Material for this task:
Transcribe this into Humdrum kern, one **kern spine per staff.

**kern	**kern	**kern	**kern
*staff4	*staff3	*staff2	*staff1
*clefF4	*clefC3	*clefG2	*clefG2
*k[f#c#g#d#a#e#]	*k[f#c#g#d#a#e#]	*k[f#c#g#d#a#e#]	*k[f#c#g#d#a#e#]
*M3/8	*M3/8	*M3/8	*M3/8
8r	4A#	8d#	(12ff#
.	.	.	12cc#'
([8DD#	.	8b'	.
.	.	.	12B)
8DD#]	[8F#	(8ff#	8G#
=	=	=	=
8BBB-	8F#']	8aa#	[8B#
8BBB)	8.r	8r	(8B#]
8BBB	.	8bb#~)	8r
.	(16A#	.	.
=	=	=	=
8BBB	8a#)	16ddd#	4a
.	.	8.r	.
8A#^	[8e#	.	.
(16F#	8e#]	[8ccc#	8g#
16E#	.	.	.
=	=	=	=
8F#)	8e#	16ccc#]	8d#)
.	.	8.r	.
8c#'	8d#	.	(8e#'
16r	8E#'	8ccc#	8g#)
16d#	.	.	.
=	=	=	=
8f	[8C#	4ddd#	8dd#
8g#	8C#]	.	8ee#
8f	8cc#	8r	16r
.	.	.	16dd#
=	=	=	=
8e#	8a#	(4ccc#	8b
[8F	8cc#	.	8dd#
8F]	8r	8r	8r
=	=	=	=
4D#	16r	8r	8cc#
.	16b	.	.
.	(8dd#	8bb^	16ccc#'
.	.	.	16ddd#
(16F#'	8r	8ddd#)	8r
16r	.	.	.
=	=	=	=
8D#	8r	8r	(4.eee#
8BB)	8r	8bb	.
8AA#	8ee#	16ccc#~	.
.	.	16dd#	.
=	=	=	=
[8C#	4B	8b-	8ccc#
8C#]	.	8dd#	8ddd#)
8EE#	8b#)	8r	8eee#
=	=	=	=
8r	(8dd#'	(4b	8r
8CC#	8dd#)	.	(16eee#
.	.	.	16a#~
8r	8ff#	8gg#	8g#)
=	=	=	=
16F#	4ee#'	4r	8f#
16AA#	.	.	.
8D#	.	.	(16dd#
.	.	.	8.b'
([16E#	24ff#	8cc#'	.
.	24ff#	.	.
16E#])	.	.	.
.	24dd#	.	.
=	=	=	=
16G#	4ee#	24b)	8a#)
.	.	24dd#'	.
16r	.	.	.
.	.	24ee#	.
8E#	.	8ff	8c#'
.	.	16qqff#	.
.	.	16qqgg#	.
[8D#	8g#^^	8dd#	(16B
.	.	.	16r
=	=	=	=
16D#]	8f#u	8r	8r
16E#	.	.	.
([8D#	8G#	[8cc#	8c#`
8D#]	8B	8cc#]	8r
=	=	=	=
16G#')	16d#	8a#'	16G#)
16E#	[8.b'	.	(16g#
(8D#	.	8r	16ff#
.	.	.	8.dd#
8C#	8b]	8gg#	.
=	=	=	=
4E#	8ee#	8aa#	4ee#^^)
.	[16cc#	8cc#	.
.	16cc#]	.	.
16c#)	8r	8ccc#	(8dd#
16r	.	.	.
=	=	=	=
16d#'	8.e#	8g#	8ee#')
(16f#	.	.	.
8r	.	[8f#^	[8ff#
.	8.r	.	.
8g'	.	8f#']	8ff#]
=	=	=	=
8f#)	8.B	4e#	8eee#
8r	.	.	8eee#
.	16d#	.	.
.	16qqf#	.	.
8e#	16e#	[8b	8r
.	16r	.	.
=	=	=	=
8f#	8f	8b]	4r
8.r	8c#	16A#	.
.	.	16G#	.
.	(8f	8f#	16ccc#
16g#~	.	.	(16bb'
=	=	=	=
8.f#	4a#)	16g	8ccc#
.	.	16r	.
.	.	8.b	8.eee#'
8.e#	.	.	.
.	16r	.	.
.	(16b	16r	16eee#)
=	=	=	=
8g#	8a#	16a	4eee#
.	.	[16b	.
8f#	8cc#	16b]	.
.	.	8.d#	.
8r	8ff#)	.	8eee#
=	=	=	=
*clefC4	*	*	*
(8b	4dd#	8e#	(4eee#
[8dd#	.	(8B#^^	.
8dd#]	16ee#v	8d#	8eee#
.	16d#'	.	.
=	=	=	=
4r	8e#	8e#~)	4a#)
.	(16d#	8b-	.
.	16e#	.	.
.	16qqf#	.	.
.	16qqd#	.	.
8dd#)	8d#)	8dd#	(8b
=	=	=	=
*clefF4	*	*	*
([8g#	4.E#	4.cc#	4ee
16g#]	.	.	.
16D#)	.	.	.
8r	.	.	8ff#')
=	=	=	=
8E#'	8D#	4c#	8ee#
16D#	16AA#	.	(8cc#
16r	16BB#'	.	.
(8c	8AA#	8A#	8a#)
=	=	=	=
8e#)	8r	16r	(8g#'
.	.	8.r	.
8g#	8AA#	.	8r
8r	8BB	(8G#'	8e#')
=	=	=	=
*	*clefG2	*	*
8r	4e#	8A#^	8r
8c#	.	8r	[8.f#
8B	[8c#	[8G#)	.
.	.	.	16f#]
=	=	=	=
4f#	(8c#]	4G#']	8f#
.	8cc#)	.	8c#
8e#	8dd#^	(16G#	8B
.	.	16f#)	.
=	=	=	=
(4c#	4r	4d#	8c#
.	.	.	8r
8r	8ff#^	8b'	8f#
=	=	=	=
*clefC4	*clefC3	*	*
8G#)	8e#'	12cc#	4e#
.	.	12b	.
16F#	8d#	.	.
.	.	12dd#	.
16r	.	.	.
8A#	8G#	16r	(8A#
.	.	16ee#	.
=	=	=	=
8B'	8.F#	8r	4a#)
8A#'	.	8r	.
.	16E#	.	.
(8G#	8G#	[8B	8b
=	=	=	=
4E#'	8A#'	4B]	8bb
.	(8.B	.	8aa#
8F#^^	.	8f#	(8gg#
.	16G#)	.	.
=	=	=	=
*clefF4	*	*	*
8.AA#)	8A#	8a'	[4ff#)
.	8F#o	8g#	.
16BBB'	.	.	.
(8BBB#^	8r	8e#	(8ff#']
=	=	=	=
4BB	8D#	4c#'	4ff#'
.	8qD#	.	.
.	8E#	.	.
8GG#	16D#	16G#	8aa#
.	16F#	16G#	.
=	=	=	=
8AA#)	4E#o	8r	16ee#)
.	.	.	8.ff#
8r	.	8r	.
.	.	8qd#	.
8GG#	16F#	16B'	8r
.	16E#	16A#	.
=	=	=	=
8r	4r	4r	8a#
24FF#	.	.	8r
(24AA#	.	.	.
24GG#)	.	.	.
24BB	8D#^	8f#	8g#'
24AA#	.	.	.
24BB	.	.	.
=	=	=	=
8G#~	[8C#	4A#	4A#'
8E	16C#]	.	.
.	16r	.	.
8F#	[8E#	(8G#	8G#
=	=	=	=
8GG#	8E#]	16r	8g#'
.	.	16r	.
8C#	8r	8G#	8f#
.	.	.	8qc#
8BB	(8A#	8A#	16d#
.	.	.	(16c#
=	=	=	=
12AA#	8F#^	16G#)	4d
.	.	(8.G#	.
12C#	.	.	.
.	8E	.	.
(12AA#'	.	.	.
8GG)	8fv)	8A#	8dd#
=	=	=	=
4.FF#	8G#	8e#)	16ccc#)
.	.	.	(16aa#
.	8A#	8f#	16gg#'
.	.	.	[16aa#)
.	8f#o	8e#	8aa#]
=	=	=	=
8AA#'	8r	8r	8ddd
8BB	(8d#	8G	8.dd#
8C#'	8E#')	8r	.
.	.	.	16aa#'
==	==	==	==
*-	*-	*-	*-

Task details:
From the records above, copy out every line containing the string "kern", matching case exactly.

Solution to this task:
Transcribe this into Humdrum kern, one **kern spine per staff.
**kern	**kern	**kern	**kern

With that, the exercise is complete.